§ Exercise prompt
Give the part of the material that opens with the line containing "Ibrahim [362, 1256]" and closes with the line containing "Scorching [819, 1190]" as a JSON list of strings, one string per line, with blank lines omitted.

§ Data supplied
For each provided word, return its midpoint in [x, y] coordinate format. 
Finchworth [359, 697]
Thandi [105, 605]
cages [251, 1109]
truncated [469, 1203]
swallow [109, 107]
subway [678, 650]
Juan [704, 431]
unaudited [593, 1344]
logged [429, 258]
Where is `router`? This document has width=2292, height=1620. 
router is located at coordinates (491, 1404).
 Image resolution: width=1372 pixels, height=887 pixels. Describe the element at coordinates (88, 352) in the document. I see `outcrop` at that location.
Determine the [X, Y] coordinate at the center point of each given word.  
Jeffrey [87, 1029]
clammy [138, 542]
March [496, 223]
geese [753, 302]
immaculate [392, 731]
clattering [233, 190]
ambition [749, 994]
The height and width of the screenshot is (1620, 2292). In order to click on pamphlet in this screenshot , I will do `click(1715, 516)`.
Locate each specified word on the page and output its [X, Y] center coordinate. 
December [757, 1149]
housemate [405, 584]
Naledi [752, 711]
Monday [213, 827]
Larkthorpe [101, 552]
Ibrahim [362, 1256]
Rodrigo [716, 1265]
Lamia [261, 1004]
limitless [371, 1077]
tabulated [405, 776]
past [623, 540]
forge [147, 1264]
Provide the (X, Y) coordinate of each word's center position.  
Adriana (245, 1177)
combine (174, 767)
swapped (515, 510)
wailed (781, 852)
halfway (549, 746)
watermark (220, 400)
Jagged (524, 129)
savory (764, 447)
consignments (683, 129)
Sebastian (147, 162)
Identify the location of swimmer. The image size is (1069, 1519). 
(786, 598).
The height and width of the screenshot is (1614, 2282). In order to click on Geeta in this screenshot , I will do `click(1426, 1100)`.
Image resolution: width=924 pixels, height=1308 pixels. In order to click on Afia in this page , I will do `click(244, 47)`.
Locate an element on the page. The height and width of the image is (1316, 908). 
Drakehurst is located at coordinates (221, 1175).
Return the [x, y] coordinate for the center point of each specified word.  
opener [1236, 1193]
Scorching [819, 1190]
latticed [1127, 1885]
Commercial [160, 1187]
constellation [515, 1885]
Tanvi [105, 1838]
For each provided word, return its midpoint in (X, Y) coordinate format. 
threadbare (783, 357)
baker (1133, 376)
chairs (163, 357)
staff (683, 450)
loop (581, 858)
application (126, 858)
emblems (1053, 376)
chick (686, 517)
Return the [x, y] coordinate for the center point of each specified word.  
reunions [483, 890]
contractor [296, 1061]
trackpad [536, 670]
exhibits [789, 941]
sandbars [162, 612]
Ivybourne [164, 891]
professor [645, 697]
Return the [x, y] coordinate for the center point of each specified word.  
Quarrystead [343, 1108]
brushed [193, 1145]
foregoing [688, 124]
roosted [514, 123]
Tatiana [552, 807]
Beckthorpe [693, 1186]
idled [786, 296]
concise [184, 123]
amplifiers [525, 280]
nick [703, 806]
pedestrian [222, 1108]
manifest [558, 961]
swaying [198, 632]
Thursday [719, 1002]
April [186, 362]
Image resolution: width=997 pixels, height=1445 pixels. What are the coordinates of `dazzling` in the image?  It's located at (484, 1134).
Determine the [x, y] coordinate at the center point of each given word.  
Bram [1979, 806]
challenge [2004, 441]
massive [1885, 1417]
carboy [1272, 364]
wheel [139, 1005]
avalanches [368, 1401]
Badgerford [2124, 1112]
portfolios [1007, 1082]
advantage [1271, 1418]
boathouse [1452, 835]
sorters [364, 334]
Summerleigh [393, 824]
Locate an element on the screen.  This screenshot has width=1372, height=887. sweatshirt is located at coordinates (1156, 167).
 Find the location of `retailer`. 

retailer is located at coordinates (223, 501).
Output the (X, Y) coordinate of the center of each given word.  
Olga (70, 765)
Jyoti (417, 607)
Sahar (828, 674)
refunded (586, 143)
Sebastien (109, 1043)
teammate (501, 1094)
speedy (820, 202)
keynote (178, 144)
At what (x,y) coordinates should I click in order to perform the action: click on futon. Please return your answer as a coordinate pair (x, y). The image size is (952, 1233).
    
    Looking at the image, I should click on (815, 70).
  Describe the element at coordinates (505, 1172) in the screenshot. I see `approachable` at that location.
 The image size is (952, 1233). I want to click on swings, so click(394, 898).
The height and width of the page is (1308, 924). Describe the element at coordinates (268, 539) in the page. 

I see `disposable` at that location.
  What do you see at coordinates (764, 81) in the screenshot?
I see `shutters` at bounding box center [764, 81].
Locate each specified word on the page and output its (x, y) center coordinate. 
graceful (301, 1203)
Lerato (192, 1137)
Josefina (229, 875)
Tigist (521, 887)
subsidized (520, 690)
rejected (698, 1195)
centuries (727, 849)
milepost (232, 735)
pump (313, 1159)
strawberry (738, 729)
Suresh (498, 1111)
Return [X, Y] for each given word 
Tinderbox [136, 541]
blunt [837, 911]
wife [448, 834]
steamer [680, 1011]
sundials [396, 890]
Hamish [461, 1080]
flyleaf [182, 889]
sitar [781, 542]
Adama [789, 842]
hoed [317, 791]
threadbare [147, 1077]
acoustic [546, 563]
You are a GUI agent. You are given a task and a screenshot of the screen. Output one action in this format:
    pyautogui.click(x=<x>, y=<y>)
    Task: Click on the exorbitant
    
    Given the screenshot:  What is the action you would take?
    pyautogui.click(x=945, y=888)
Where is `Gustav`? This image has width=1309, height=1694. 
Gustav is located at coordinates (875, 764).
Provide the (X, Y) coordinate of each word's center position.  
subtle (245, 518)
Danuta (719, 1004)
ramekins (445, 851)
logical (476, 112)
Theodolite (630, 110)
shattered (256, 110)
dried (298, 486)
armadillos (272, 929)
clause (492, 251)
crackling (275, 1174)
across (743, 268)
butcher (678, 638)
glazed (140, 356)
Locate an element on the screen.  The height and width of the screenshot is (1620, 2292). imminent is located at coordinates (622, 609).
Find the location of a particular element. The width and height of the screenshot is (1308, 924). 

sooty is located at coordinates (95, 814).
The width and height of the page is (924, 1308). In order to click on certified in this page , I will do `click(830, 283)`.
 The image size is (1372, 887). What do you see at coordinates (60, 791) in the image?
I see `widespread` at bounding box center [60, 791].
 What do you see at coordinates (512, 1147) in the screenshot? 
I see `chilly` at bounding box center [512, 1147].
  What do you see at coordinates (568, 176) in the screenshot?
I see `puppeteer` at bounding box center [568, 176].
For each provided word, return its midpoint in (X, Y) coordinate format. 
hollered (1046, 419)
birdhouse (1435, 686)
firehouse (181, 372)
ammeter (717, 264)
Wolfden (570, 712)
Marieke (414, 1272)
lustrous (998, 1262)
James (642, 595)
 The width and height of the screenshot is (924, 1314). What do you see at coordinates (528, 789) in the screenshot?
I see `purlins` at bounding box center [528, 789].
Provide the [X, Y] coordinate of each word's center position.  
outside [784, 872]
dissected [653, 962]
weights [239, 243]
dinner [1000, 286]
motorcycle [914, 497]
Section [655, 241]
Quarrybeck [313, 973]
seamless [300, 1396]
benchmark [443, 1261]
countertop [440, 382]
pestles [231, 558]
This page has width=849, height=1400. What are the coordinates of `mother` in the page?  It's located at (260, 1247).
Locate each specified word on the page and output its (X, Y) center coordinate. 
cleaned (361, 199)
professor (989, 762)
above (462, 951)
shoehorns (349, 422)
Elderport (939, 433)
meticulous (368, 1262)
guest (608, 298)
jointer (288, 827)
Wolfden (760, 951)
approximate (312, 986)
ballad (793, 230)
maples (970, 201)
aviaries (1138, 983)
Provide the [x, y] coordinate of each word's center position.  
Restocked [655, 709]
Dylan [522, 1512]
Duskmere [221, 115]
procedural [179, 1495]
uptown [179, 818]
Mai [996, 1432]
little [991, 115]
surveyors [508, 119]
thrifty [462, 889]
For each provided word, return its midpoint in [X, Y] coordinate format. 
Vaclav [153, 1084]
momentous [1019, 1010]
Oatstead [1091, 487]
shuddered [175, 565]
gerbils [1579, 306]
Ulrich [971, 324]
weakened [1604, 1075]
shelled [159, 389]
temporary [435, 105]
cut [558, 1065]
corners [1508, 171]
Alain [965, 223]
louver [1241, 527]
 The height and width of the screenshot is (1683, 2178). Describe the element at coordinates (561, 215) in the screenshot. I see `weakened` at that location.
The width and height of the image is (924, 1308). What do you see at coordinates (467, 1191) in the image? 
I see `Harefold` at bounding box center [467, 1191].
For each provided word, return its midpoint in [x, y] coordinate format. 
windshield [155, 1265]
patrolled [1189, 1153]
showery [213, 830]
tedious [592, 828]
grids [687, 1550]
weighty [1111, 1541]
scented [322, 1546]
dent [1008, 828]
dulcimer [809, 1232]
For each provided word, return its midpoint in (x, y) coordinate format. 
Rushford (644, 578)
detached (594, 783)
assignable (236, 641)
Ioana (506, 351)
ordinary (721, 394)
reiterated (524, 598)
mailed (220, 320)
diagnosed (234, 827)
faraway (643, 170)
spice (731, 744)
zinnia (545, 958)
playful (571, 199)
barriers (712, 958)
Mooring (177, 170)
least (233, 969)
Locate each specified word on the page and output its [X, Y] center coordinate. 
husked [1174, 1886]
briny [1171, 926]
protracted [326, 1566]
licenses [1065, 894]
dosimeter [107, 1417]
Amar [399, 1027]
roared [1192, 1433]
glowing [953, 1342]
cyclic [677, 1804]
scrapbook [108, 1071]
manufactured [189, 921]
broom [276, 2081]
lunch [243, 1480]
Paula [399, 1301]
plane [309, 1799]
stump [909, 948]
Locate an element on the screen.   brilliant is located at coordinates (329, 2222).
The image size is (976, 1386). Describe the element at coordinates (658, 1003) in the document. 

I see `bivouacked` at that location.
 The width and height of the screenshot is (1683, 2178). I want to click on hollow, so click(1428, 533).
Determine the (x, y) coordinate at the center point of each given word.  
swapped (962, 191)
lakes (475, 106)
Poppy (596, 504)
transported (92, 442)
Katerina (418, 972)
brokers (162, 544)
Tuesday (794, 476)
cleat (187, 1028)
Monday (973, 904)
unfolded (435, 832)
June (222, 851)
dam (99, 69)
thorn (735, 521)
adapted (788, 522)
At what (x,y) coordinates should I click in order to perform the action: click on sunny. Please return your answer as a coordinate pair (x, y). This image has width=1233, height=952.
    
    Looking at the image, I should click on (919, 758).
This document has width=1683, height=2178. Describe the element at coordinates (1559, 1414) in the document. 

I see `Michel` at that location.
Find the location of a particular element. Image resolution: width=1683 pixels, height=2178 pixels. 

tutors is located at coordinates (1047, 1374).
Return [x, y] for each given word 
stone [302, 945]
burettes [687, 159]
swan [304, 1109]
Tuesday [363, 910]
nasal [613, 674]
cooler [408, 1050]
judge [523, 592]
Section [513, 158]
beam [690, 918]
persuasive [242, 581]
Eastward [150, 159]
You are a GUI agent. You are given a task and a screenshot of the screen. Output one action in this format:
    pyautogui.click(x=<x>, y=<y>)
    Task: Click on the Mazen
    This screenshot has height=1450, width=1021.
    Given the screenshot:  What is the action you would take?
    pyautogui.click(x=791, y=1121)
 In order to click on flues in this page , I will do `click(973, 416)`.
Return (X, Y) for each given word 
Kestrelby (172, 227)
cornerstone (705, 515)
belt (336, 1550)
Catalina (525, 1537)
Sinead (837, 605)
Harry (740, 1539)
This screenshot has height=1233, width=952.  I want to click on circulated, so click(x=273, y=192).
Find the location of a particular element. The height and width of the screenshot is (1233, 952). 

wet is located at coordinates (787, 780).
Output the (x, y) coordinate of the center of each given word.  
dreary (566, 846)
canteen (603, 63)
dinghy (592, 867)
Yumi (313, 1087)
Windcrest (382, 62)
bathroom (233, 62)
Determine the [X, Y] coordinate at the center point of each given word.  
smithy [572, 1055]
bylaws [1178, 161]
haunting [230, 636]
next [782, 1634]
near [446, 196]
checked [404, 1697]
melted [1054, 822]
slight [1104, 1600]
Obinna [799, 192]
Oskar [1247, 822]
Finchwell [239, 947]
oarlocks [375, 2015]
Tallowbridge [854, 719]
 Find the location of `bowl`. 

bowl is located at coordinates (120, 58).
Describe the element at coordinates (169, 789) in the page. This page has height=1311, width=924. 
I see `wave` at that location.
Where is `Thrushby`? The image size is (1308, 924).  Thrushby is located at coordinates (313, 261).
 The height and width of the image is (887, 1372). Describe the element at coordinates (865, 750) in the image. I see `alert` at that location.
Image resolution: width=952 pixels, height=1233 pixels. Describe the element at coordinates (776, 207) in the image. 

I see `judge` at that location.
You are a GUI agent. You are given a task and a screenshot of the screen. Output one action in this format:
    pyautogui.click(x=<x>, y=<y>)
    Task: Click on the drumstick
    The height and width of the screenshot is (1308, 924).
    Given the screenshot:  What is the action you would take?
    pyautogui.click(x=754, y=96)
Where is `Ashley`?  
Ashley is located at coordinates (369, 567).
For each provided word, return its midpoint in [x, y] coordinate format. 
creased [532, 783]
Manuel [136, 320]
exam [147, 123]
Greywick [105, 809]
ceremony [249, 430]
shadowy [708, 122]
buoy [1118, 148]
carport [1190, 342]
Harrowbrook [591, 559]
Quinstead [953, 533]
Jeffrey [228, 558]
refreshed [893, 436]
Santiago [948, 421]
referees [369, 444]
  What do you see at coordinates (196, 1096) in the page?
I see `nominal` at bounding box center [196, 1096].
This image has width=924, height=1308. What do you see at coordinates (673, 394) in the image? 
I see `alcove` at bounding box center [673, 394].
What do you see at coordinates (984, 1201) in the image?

§ Written response
[
  "Ibrahim [362, 1256]",
  "Rodrigo [716, 1265]",
  "Lamia [261, 1004]",
  "limitless [371, 1077]",
  "tabulated [405, 776]",
  "past [623, 540]",
  "forge [147, 1264]",
  "Provide the (X, Y) coordinate of each word's center position.  ",
  "Adriana (245, 1177)",
  "combine (174, 767)",
  "swapped (515, 510)",
  "wailed (781, 852)",
  "halfway (549, 746)",
  "watermark (220, 400)",
  "Jagged (524, 129)",
  "savory (764, 447)",
  "consignments (683, 129)",
  "Sebastian (147, 162)",
  "Identify the location of swimmer. The image size is (1069, 1519). ",
  "(786, 598).",
  "The height and width of the screenshot is (1614, 2282). In order to click on Geeta in this screenshot , I will do `click(1426, 1100)`.",
  "Image resolution: width=924 pixels, height=1308 pixels. In order to click on Afia in this page , I will do `click(244, 47)`.",
  "Locate an element on the page. The height and width of the image is (1316, 908). ",
  "Drakehurst is located at coordinates (221, 1175).",
  "Return the [x, y] coordinate for the center point of each specified word.  ",
  "opener [1236, 1193]",
  "Scorching [819, 1190]"
]